Repeat every record below exactly, omitting any pictures.

__________

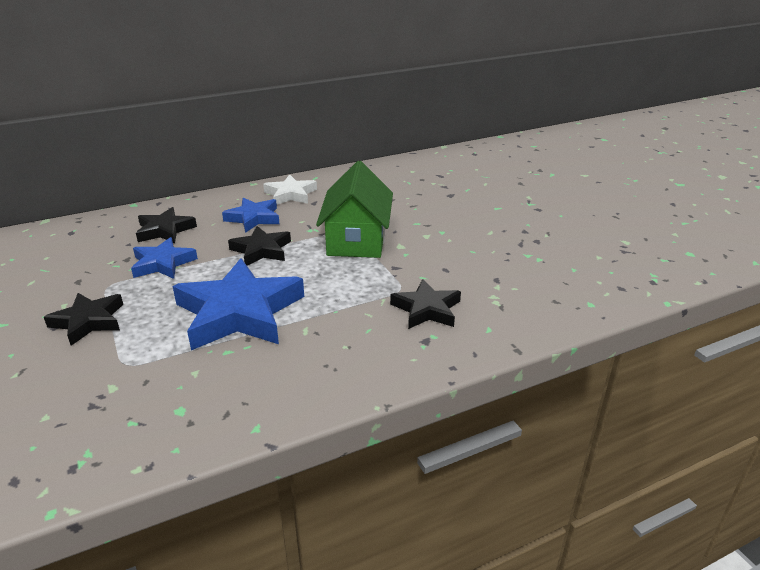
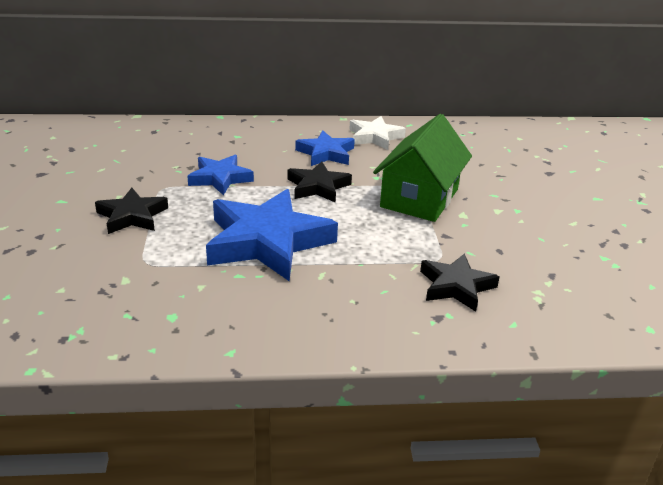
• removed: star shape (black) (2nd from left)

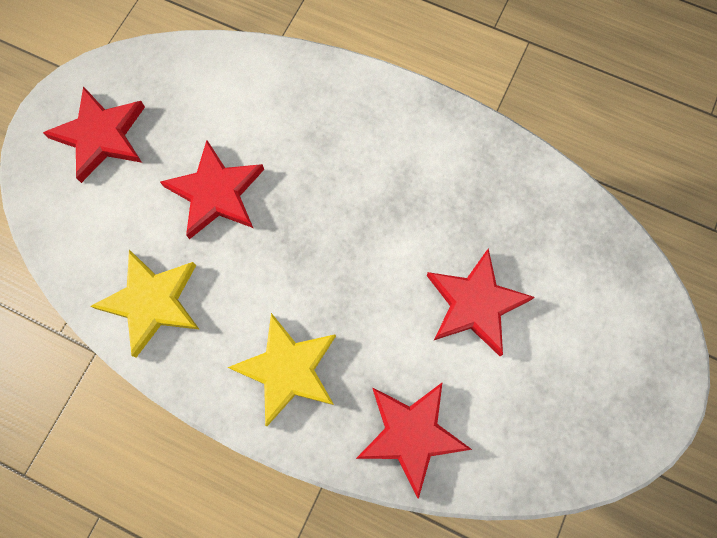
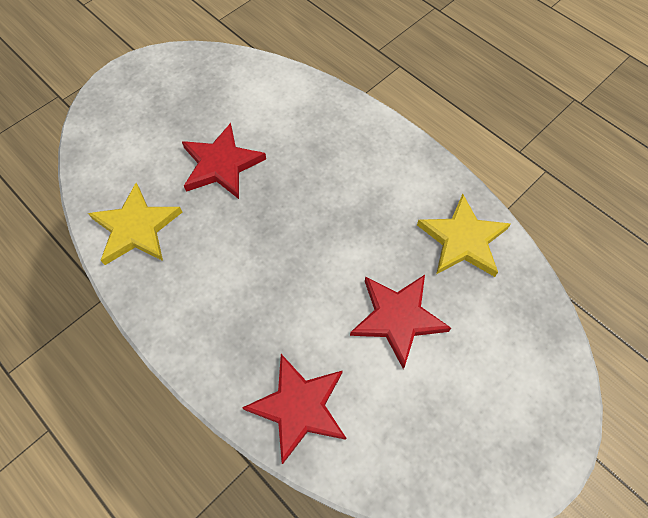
• moved: star shape (bright yellow) (2nd from left)
• removed: star shape (crimson) (1st from left)

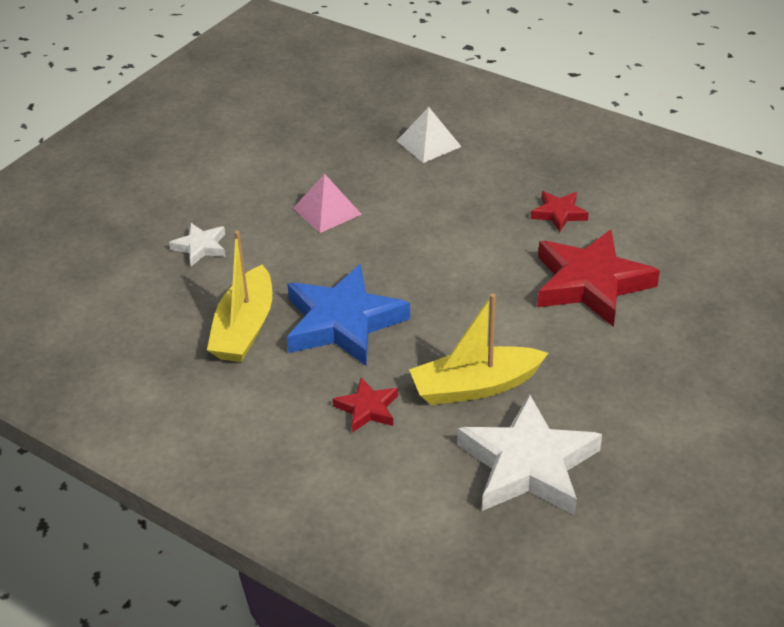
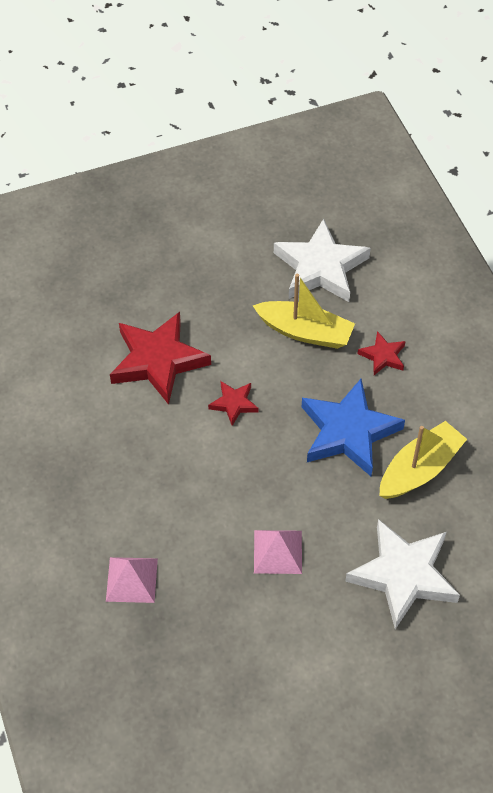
• recoloured: solid pyramid (pure white) to solid pyramid (pink) (1st from left)
• moved: star shape (crimson) (2nd from left)
• resized: star shape (pure white) (1st from left in the first image) x2.06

__________

Answer section –
• removed: star shape (black) (2nd from left)

• moved: star shape (bright yellow) (2nd from left)
• removed: star shape (crimson) (1st from left)

• recoloured: solid pyramid (pure white) to solid pyramid (pink) (1st from left)
• moved: star shape (crimson) (2nd from left)
• resized: star shape (pure white) (1st from left in the first image) x2.06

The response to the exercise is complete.